┌─ DATA EXTRACT
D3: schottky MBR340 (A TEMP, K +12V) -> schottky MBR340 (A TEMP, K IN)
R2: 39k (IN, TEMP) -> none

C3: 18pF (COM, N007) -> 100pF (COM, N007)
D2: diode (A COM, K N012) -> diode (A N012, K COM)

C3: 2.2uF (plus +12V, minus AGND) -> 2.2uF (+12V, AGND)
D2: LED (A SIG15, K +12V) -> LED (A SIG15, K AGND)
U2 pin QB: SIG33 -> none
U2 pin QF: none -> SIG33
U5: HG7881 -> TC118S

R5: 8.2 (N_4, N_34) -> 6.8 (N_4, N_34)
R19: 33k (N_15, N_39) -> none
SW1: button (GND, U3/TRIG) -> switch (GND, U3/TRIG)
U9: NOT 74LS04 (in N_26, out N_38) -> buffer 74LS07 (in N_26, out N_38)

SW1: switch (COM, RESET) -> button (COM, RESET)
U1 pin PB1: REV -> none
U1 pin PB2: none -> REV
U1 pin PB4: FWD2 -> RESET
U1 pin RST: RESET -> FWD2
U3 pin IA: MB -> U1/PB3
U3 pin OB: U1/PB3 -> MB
└─
ABOUT THIS EXERCISE: Set down the whole listing once more, precisely as written.

ANSWER SECTION:
D3: schottky MBR340 (A TEMP, K +12V) -> schottky MBR340 (A TEMP, K IN)
R2: 39k (IN, TEMP) -> none

C3: 18pF (COM, N007) -> 100pF (COM, N007)
D2: diode (A COM, K N012) -> diode (A N012, K COM)

C3: 2.2uF (plus +12V, minus AGND) -> 2.2uF (+12V, AGND)
D2: LED (A SIG15, K +12V) -> LED (A SIG15, K AGND)
U2 pin QB: SIG33 -> none
U2 pin QF: none -> SIG33
U5: HG7881 -> TC118S

R5: 8.2 (N_4, N_34) -> 6.8 (N_4, N_34)
R19: 33k (N_15, N_39) -> none
SW1: button (GND, U3/TRIG) -> switch (GND, U3/TRIG)
U9: NOT 74LS04 (in N_26, out N_38) -> buffer 74LS07 (in N_26, out N_38)

SW1: switch (COM, RESET) -> button (COM, RESET)
U1 pin PB1: REV -> none
U1 pin PB2: none -> REV
U1 pin PB4: FWD2 -> RESET
U1 pin RST: RESET -> FWD2
U3 pin IA: MB -> U1/PB3
U3 pin OB: U1/PB3 -> MB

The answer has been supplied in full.